**Task item**
Reproduce the entries exactly and omit the pictures.

**Recorded data**

•••••

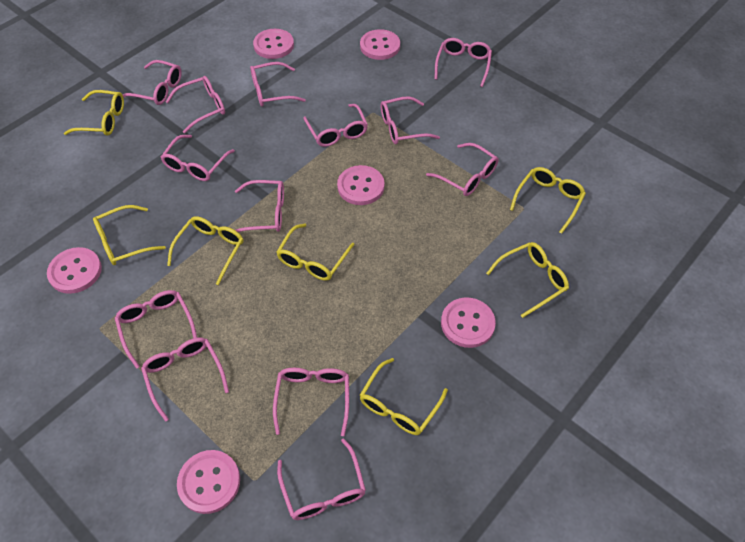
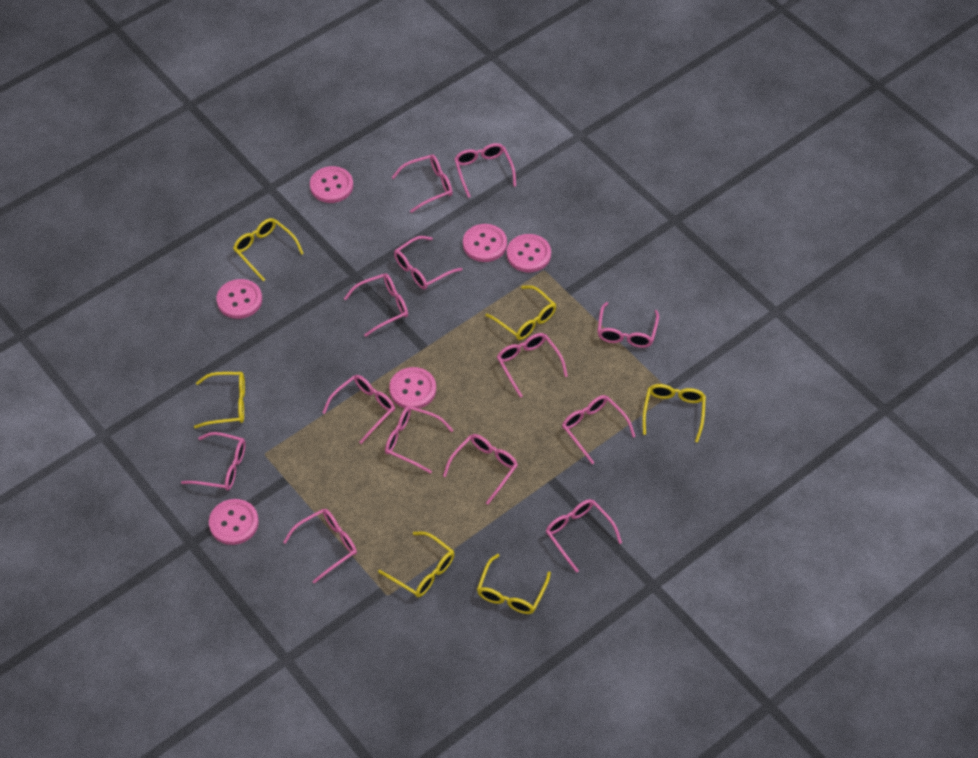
yellow glasses: 7 -> 6

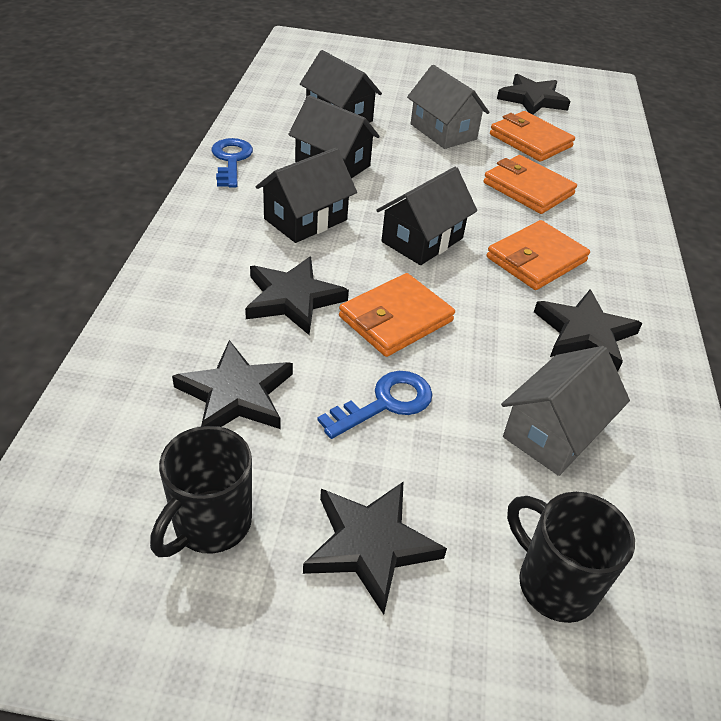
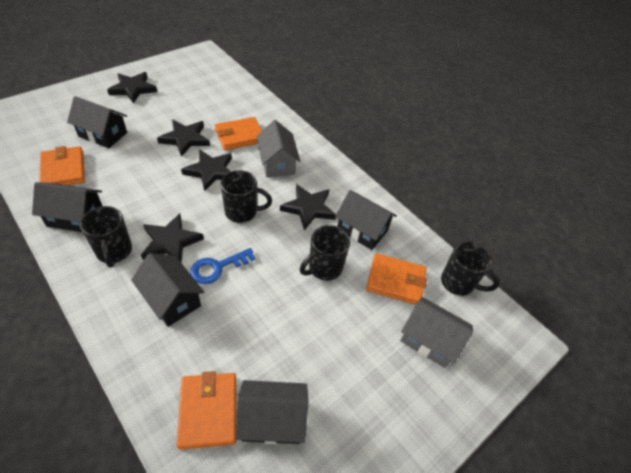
black house: 4 -> 5
black mug: 2 -> 4
blue key: 2 -> 1

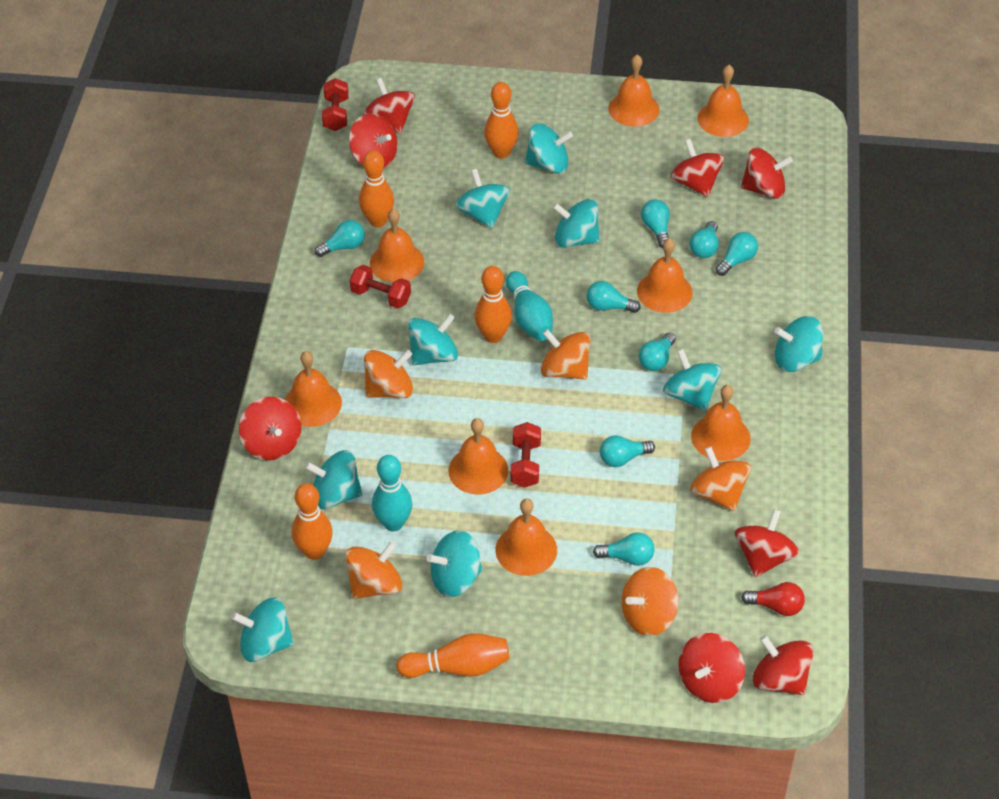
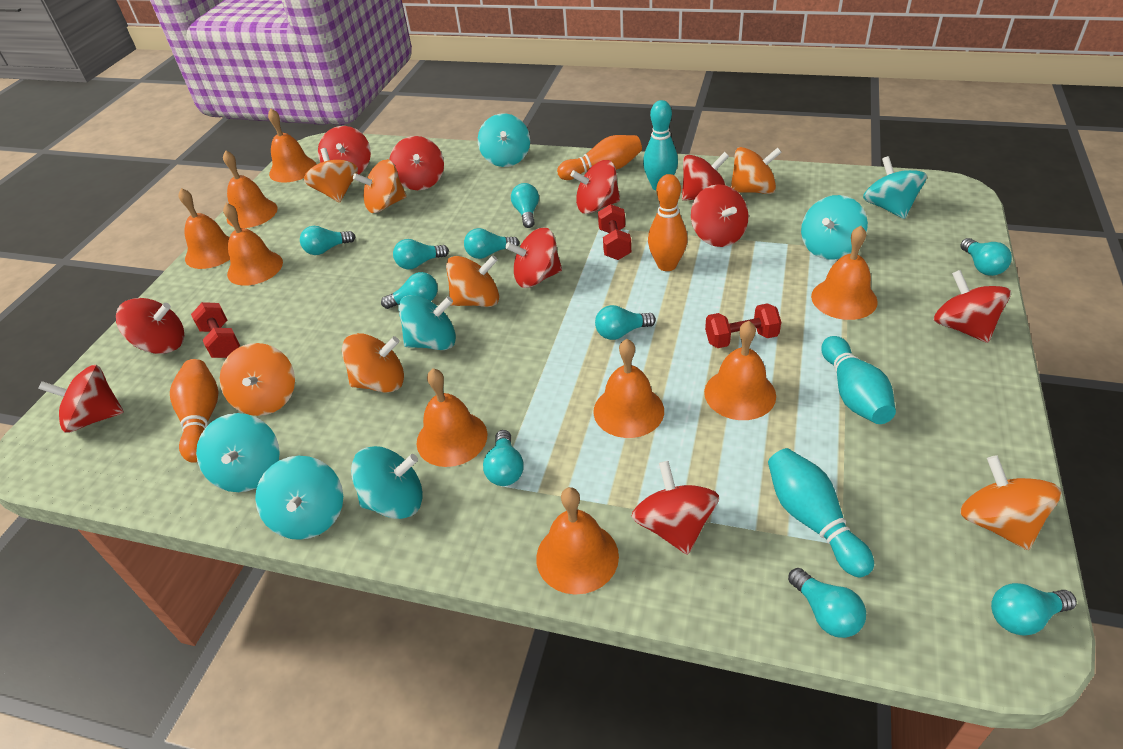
orange bell: 8 -> 9
orange bowling pin: 5 -> 3
orange spinning top: 5 -> 7
red light bulb: 1 -> 0
red spinning top: 8 -> 10
turquoise bowling pin: 2 -> 3
turquoise light bulb: 8 -> 10
turquoise spinning top: 9 -> 7

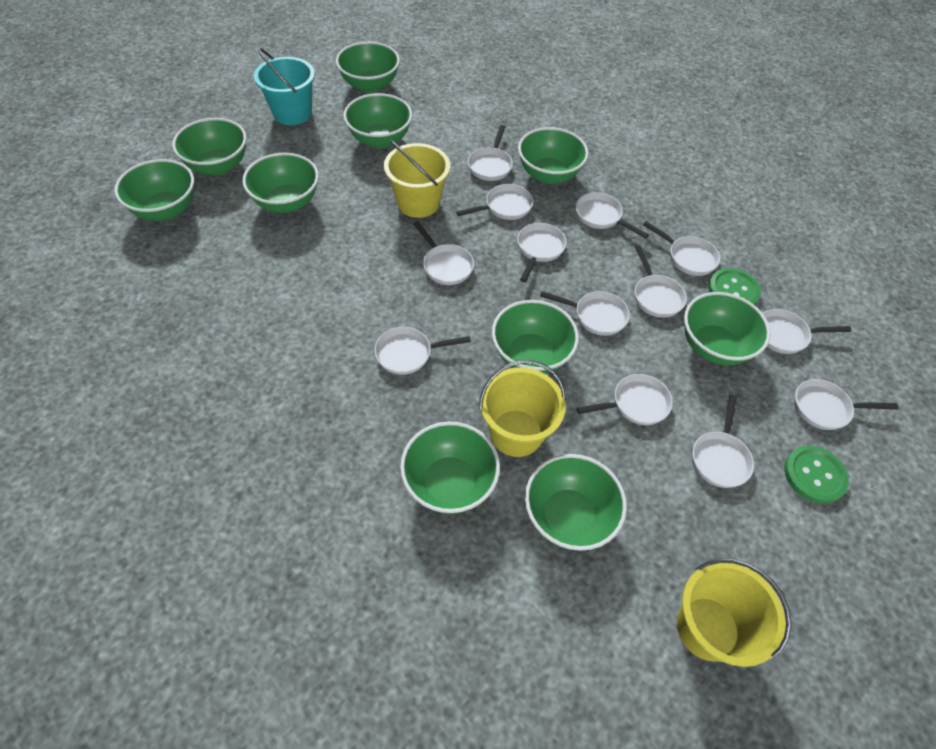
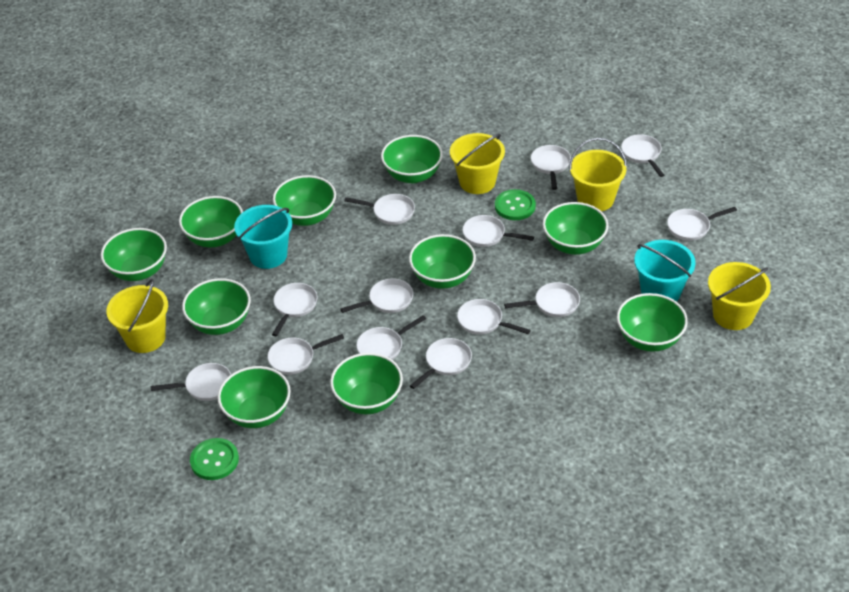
turquoise bucket: 1 -> 2
yellow bucket: 3 -> 4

•••••

**Solution**
yellow glasses: 7 -> 6

black house: 4 -> 5
black mug: 2 -> 4
blue key: 2 -> 1

orange bell: 8 -> 9
orange bowling pin: 5 -> 3
orange spinning top: 5 -> 7
red light bulb: 1 -> 0
red spinning top: 8 -> 10
turquoise bowling pin: 2 -> 3
turquoise light bulb: 8 -> 10
turquoise spinning top: 9 -> 7

turquoise bucket: 1 -> 2
yellow bucket: 3 -> 4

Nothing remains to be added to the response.